** Opening Supplied data block **
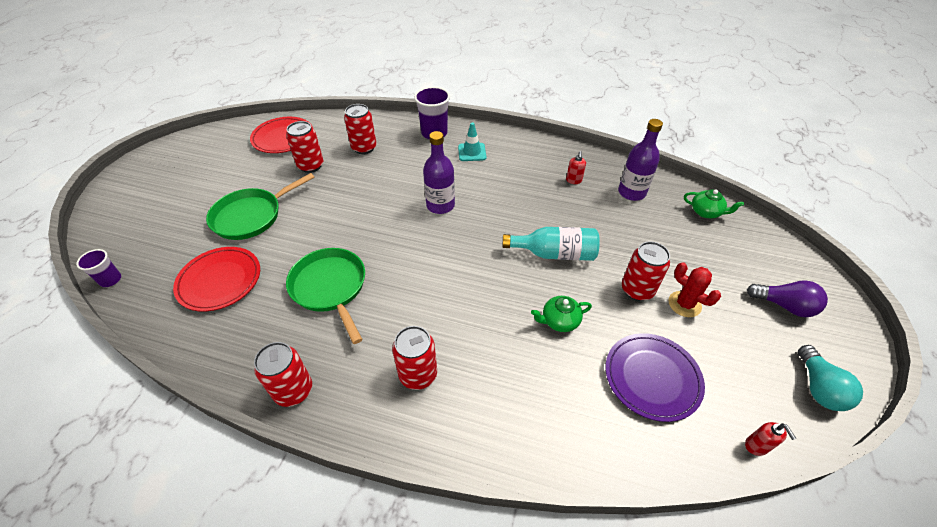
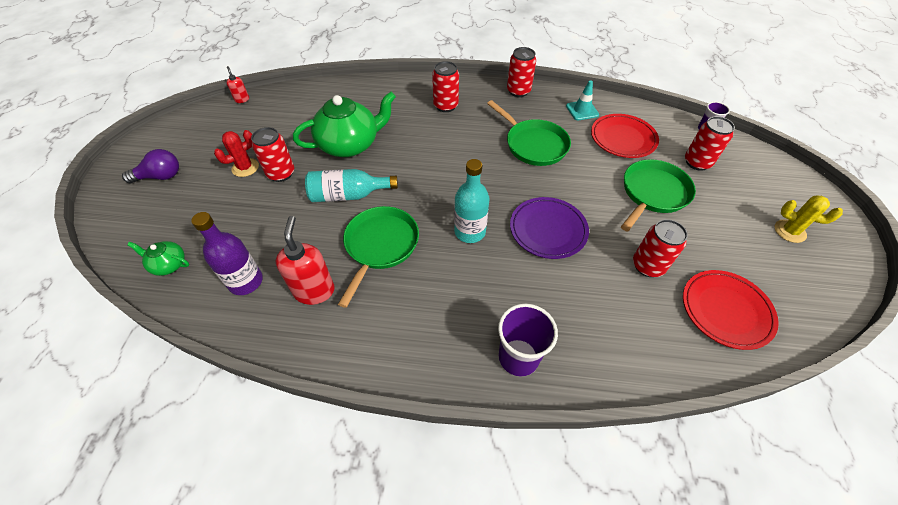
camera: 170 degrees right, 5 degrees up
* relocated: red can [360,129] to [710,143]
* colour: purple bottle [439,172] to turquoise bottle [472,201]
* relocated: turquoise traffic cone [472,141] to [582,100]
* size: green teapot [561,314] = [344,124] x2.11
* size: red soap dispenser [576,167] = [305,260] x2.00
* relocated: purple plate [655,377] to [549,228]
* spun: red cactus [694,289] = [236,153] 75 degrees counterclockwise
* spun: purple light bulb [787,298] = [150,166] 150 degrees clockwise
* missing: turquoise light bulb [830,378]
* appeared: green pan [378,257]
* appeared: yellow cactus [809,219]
** Closing Supplied data block **
* Work instructions:
Nothing but the lines from the one containing "150 degrees clockwise" through the last line of the listing should be output, each exactly as written.

* Exercise response:
* spun: purple light bulb [787,298] = [150,166] 150 degrees clockwise
* missing: turquoise light bulb [830,378]
* appeared: green pan [378,257]
* appeared: yellow cactus [809,219]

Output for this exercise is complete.